## Begin

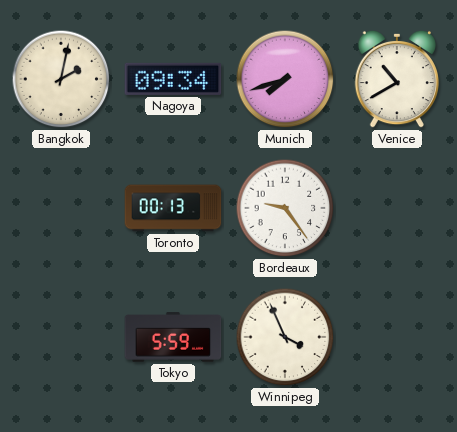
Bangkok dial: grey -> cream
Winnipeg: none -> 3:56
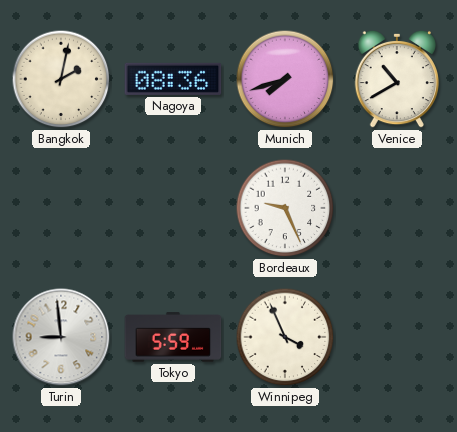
Nagoya: 09:34 -> 08:36
Toronto: 00:13 -> none
Bordeaux: 9:24 -> 9:26
Turin: none -> 8:59
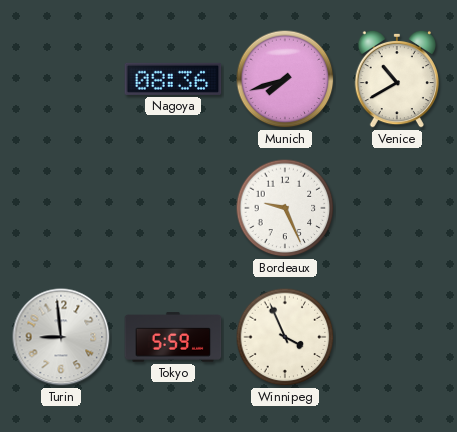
Bangkok: 2:02 -> none
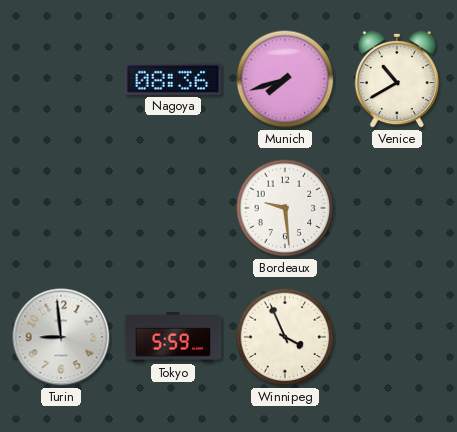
Bordeaux: 9:26 -> 9:29
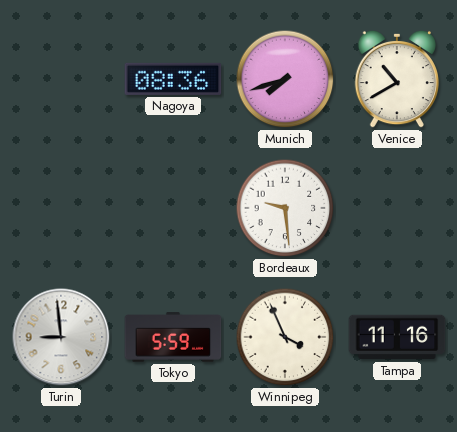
Tampa: none -> 11:16
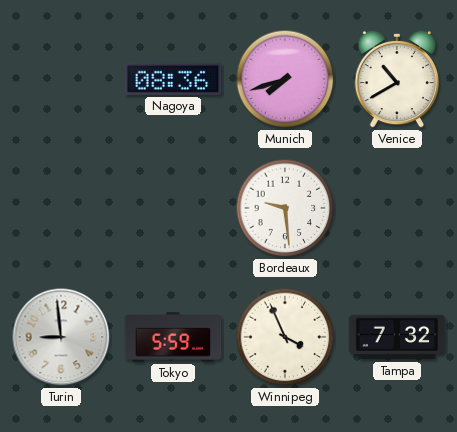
Tampa: 11:16 -> 7:32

## End

## Given instruction
Copy every line of the material above word for word, leaving out the pictures.

## Finished task
Bangkok dial: grey -> cream
Winnipeg: none -> 3:56
Nagoya: 09:34 -> 08:36
Toronto: 00:13 -> none
Bordeaux: 9:24 -> 9:26
Turin: none -> 8:59
Bangkok: 2:02 -> none
Bordeaux: 9:26 -> 9:29
Tampa: none -> 11:16
Tampa: 11:16 -> 7:32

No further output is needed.